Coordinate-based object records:
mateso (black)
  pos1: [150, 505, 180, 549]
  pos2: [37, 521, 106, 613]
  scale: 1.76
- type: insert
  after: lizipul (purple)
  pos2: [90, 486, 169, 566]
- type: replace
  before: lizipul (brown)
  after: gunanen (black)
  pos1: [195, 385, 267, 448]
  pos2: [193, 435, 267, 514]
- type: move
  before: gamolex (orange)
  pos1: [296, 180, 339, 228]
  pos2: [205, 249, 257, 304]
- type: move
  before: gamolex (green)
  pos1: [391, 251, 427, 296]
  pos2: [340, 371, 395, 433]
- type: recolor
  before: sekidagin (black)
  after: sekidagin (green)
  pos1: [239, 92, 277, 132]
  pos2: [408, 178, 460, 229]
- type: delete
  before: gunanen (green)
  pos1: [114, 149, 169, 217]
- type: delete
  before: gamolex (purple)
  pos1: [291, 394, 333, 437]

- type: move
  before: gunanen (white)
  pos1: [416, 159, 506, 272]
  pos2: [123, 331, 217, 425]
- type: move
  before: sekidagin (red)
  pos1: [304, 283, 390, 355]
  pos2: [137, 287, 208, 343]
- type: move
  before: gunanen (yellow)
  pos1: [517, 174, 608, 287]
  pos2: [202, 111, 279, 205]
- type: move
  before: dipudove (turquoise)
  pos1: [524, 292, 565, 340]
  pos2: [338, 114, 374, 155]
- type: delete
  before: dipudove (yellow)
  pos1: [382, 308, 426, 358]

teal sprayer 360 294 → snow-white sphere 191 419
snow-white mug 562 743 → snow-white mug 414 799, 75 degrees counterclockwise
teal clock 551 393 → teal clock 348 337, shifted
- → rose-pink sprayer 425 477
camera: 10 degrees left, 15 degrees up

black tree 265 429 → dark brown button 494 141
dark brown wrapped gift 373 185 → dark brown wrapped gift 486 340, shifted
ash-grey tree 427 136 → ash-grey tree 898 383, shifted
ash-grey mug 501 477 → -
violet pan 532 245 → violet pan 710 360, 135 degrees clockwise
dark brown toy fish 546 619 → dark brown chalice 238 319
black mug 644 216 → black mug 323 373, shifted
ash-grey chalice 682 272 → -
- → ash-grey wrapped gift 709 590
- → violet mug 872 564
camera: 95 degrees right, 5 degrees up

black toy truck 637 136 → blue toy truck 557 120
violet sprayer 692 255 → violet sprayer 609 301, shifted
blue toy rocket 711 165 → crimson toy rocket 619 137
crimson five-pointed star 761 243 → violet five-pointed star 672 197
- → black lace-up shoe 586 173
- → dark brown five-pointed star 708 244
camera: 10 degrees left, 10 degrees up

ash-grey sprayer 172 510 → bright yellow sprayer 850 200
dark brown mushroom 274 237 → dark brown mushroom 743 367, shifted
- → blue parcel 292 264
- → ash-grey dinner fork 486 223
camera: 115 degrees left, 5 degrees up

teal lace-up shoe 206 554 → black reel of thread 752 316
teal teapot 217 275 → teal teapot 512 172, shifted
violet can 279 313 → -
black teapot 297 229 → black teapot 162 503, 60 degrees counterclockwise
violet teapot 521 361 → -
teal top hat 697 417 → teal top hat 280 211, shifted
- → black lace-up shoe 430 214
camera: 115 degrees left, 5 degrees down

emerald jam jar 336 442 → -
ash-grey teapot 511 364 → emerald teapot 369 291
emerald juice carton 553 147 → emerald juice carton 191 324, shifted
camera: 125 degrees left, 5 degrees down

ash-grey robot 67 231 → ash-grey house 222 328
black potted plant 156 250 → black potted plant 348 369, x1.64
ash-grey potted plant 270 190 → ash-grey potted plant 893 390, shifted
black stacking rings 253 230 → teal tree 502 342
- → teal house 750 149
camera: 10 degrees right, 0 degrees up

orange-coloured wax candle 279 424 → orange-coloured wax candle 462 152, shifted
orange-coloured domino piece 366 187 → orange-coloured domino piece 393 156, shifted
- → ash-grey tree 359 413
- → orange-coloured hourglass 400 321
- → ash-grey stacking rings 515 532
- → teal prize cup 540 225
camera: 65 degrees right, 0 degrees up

-- WORK TO COMPLETE --
Please copy each entry. Leave nothing out.

-- RESULT OF THE EXERCISE --
mateso (black)
  pos1: [150, 505, 180, 549]
  pos2: [37, 521, 106, 613]
  scale: 1.76
- type: insert
  after: lizipul (purple)
  pos2: [90, 486, 169, 566]
- type: replace
  before: lizipul (brown)
  after: gunanen (black)
  pos1: [195, 385, 267, 448]
  pos2: [193, 435, 267, 514]
- type: move
  before: gamolex (orange)
  pos1: [296, 180, 339, 228]
  pos2: [205, 249, 257, 304]
- type: move
  before: gamolex (green)
  pos1: [391, 251, 427, 296]
  pos2: [340, 371, 395, 433]
- type: recolor
  before: sekidagin (black)
  after: sekidagin (green)
  pos1: [239, 92, 277, 132]
  pos2: [408, 178, 460, 229]
- type: delete
  before: gunanen (green)
  pos1: [114, 149, 169, 217]
- type: delete
  before: gamolex (purple)
  pos1: [291, 394, 333, 437]

- type: move
  before: gunanen (white)
  pos1: [416, 159, 506, 272]
  pos2: [123, 331, 217, 425]
- type: move
  before: sekidagin (red)
  pos1: [304, 283, 390, 355]
  pos2: [137, 287, 208, 343]
- type: move
  before: gunanen (yellow)
  pos1: [517, 174, 608, 287]
  pos2: [202, 111, 279, 205]
- type: move
  before: dipudove (turquoise)
  pos1: [524, 292, 565, 340]
  pos2: [338, 114, 374, 155]
- type: delete
  before: dipudove (yellow)
  pos1: [382, 308, 426, 358]

teal sprayer 360 294 → snow-white sphere 191 419
snow-white mug 562 743 → snow-white mug 414 799, 75 degrees counterclockwise
teal clock 551 393 → teal clock 348 337, shifted
- → rose-pink sprayer 425 477
camera: 10 degrees left, 15 degrees up

black tree 265 429 → dark brown button 494 141
dark brown wrapped gift 373 185 → dark brown wrapped gift 486 340, shifted
ash-grey tree 427 136 → ash-grey tree 898 383, shifted
ash-grey mug 501 477 → -
violet pan 532 245 → violet pan 710 360, 135 degrees clockwise
dark brown toy fish 546 619 → dark brown chalice 238 319
black mug 644 216 → black mug 323 373, shifted
ash-grey chalice 682 272 → -
- → ash-grey wrapped gift 709 590
- → violet mug 872 564
camera: 95 degrees right, 5 degrees up

black toy truck 637 136 → blue toy truck 557 120
violet sprayer 692 255 → violet sprayer 609 301, shifted
blue toy rocket 711 165 → crimson toy rocket 619 137
crimson five-pointed star 761 243 → violet five-pointed star 672 197
- → black lace-up shoe 586 173
- → dark brown five-pointed star 708 244
camera: 10 degrees left, 10 degrees up

ash-grey sprayer 172 510 → bright yellow sprayer 850 200
dark brown mushroom 274 237 → dark brown mushroom 743 367, shifted
- → blue parcel 292 264
- → ash-grey dinner fork 486 223
camera: 115 degrees left, 5 degrees up

teal lace-up shoe 206 554 → black reel of thread 752 316
teal teapot 217 275 → teal teapot 512 172, shifted
violet can 279 313 → -
black teapot 297 229 → black teapot 162 503, 60 degrees counterclockwise
violet teapot 521 361 → -
teal top hat 697 417 → teal top hat 280 211, shifted
- → black lace-up shoe 430 214
camera: 115 degrees left, 5 degrees down

emerald jam jar 336 442 → -
ash-grey teapot 511 364 → emerald teapot 369 291
emerald juice carton 553 147 → emerald juice carton 191 324, shifted
camera: 125 degrees left, 5 degrees down

ash-grey robot 67 231 → ash-grey house 222 328
black potted plant 156 250 → black potted plant 348 369, x1.64
ash-grey potted plant 270 190 → ash-grey potted plant 893 390, shifted
black stacking rings 253 230 → teal tree 502 342
- → teal house 750 149
camera: 10 degrees right, 0 degrees up

orange-coloured wax candle 279 424 → orange-coloured wax candle 462 152, shifted
orange-coloured domino piece 366 187 → orange-coloured domino piece 393 156, shifted
- → ash-grey tree 359 413
- → orange-coloured hourglass 400 321
- → ash-grey stacking rings 515 532
- → teal prize cup 540 225
camera: 65 degrees right, 0 degrees up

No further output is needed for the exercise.